Exercise – Reproduce the entries that follow precisely, setting aside any images.

--- START ---

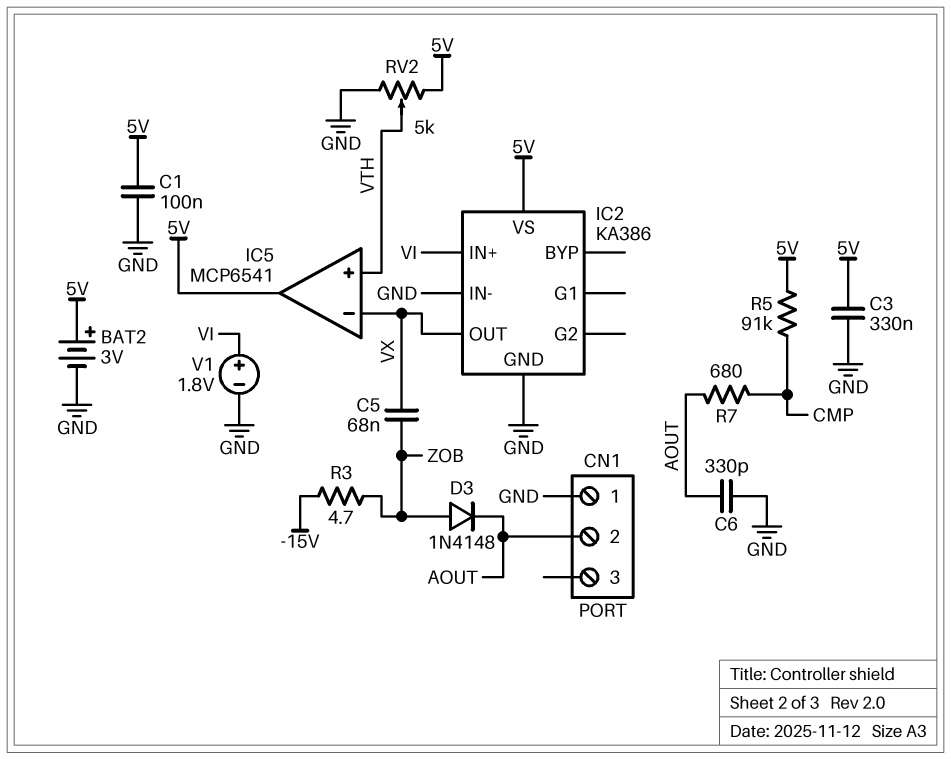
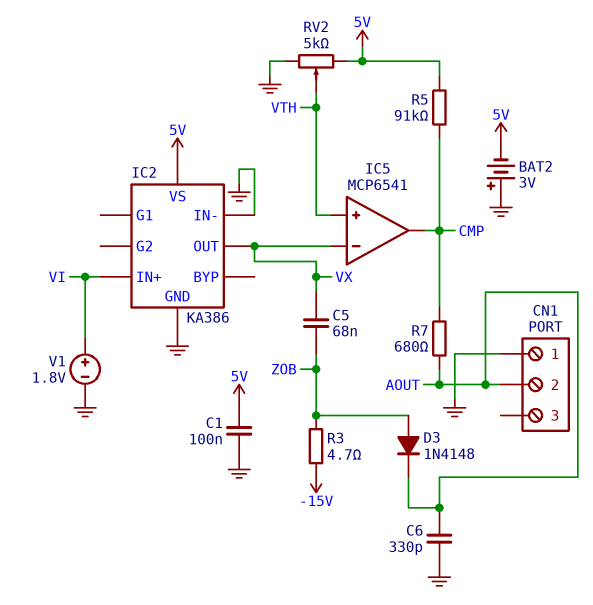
BAT2: 3V (plus 5V, minus GND) -> 3V (plus GND, minus 5V)
C3: 330nF (5V, GND) -> none
IC5 pin out: 5V -> CMP

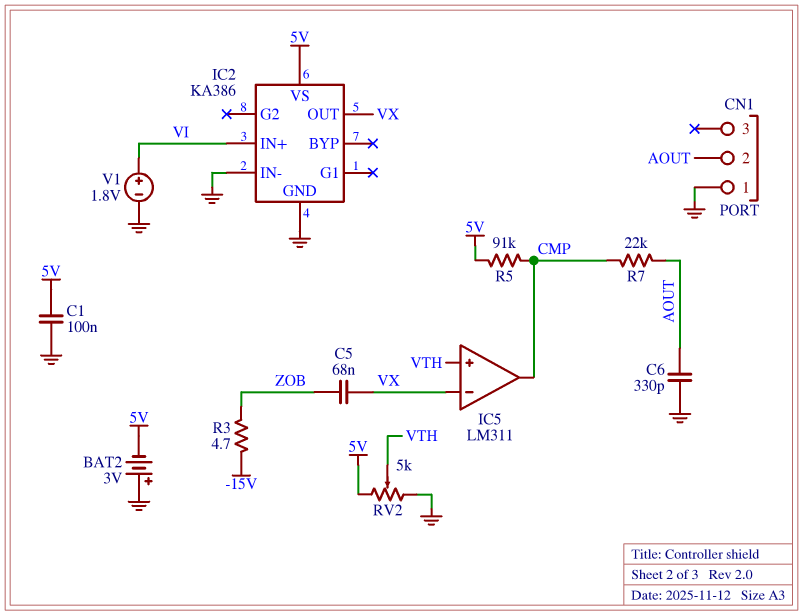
D3: diode 1N4148 (A ZOB, K AOUT) -> none
IC5: MCP6541 -> LM311
R7: 680 (AOUT, CMP) -> 22k (AOUT, CMP)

--- END ---

Result below –
BAT2: 3V (plus 5V, minus GND) -> 3V (plus GND, minus 5V)
C3: 330nF (5V, GND) -> none
IC5 pin out: 5V -> CMP

D3: diode 1N4148 (A ZOB, K AOUT) -> none
IC5: MCP6541 -> LM311
R7: 680 (AOUT, CMP) -> 22k (AOUT, CMP)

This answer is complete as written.